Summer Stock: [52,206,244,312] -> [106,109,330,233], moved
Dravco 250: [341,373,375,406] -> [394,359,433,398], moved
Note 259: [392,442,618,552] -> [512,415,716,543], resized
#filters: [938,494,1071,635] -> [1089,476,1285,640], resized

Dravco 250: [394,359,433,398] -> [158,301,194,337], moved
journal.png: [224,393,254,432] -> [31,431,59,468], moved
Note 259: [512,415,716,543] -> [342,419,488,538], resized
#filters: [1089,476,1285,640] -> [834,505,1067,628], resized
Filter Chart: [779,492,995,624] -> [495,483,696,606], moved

========================

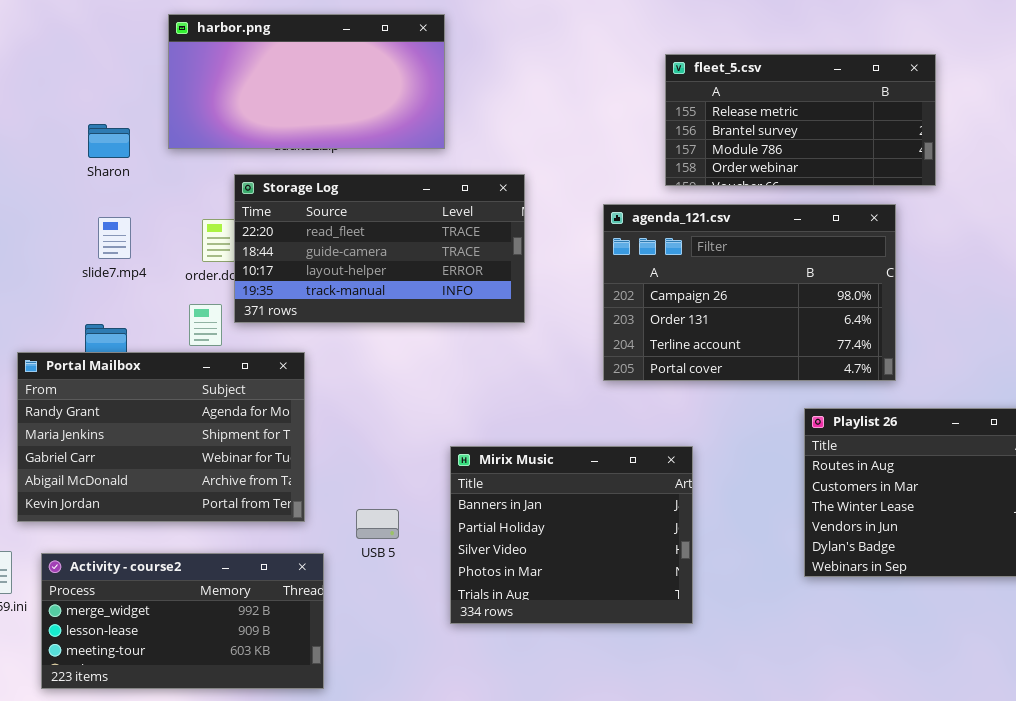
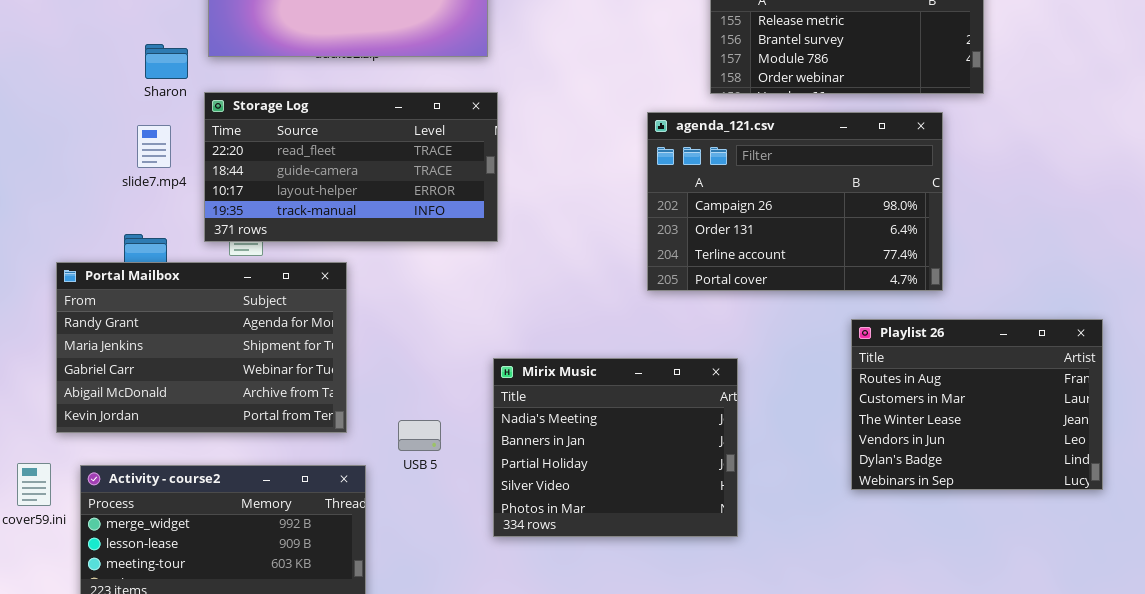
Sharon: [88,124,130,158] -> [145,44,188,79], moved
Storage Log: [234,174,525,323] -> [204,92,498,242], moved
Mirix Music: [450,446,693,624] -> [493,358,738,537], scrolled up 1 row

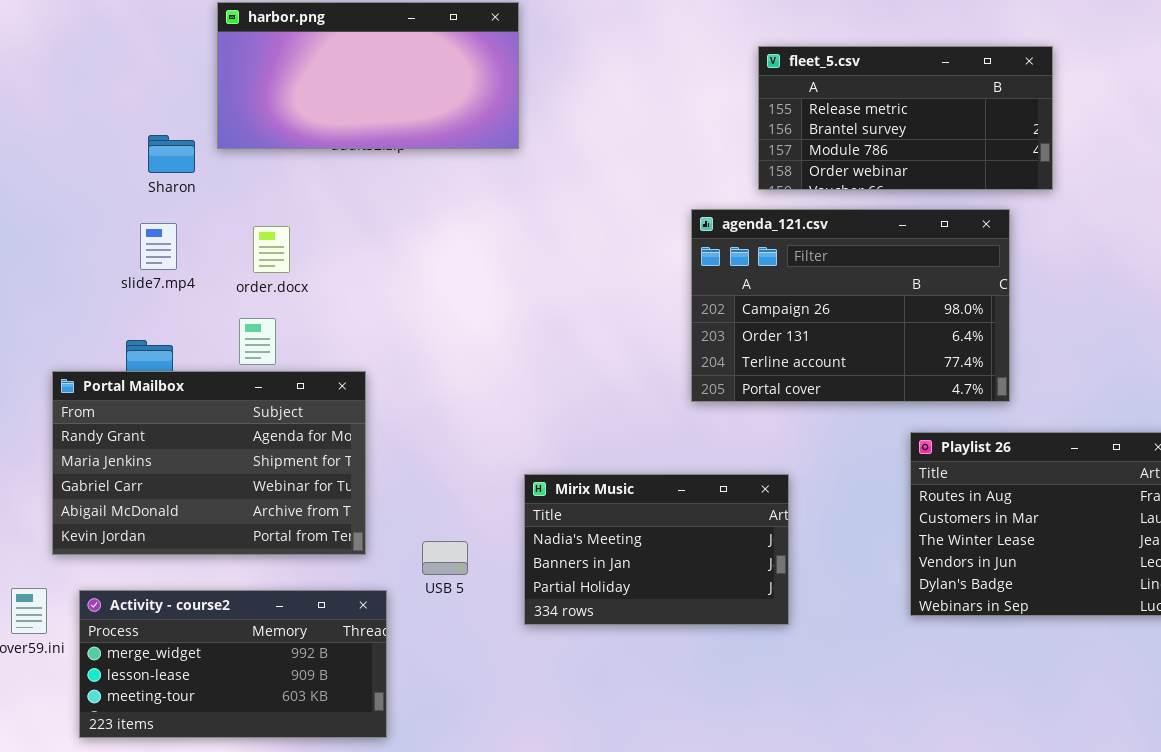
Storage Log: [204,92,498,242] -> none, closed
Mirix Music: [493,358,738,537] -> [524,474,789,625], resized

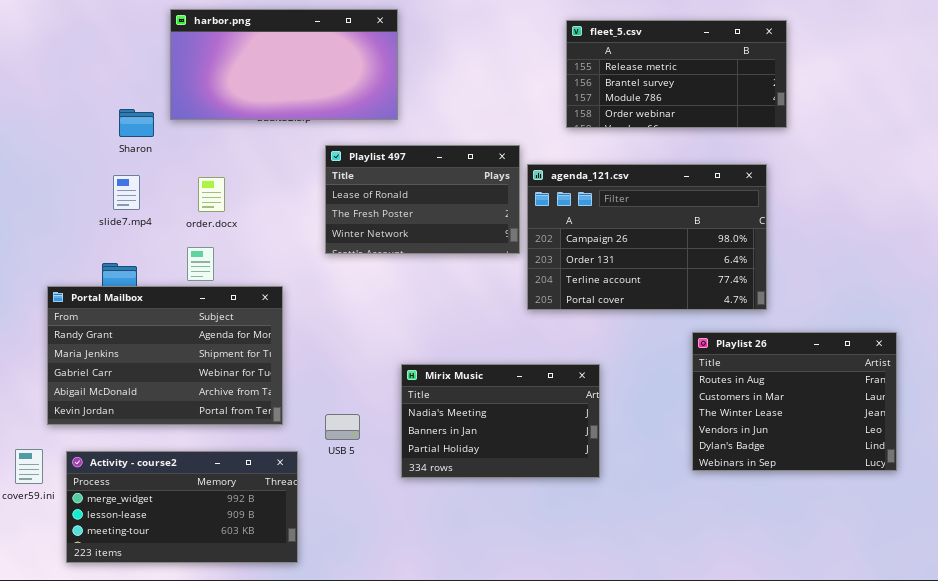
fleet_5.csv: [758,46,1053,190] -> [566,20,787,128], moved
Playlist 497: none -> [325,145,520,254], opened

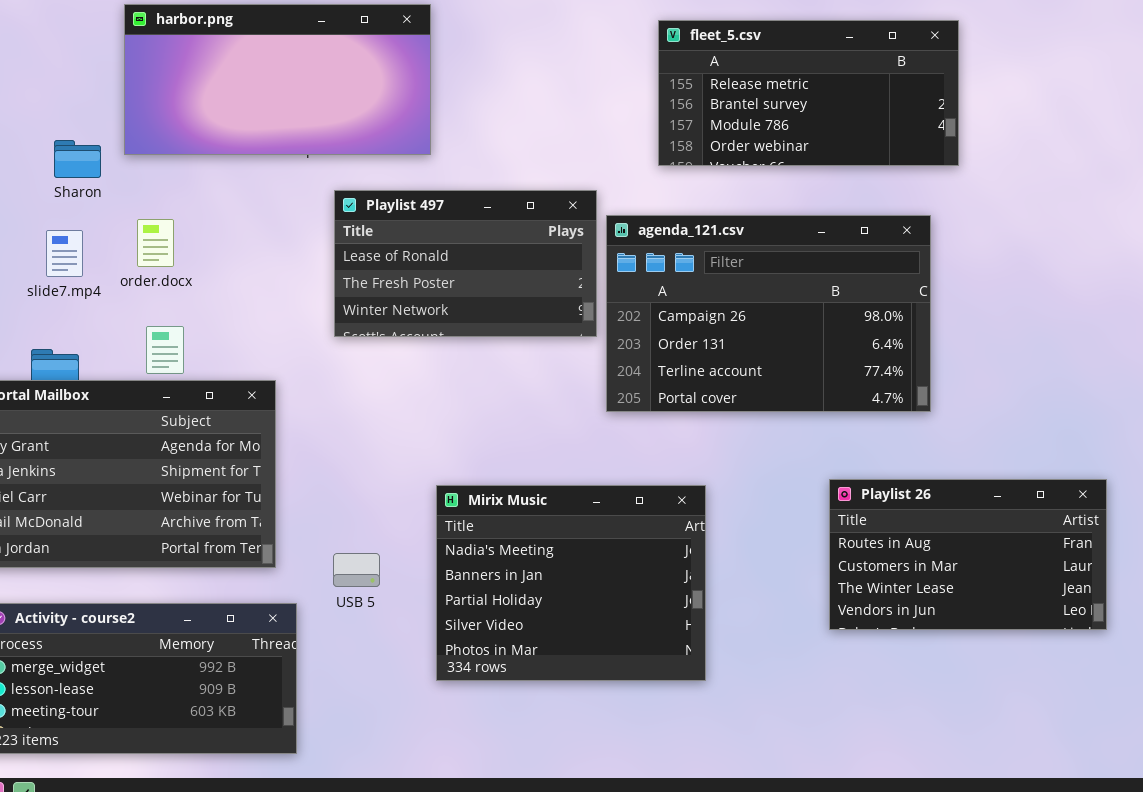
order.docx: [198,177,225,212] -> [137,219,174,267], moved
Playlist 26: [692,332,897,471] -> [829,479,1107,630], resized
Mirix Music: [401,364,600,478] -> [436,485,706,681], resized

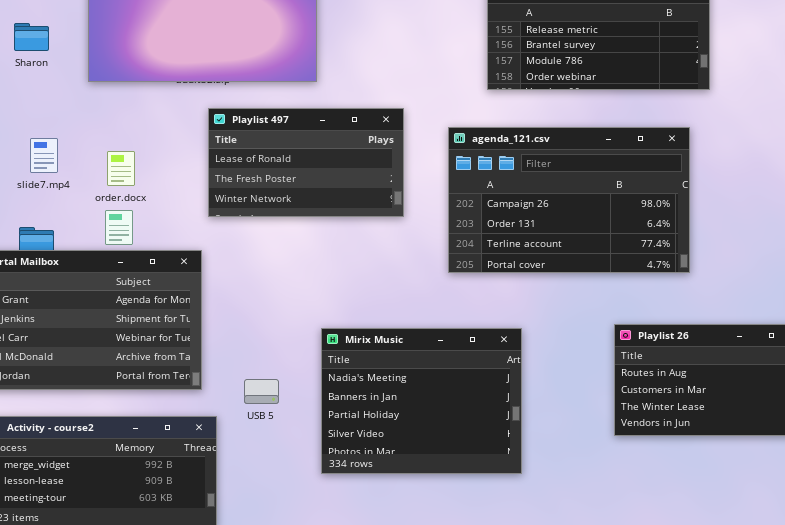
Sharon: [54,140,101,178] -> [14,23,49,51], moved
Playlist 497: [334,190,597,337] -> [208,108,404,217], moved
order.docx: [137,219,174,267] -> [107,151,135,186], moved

========================

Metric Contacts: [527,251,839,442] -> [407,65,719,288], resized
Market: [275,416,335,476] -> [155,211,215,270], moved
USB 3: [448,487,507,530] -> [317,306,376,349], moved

========================

* _TASK DIRECTIONS_
Would you return all lines from the preceding listing that contain the word "Mirix"?

* _ANSWER BOX_
Mirix Music: [450,446,693,624] -> [493,358,738,537], scrolled up 1 row
Mirix Music: [493,358,738,537] -> [524,474,789,625], resized
Mirix Music: [401,364,600,478] -> [436,485,706,681], resized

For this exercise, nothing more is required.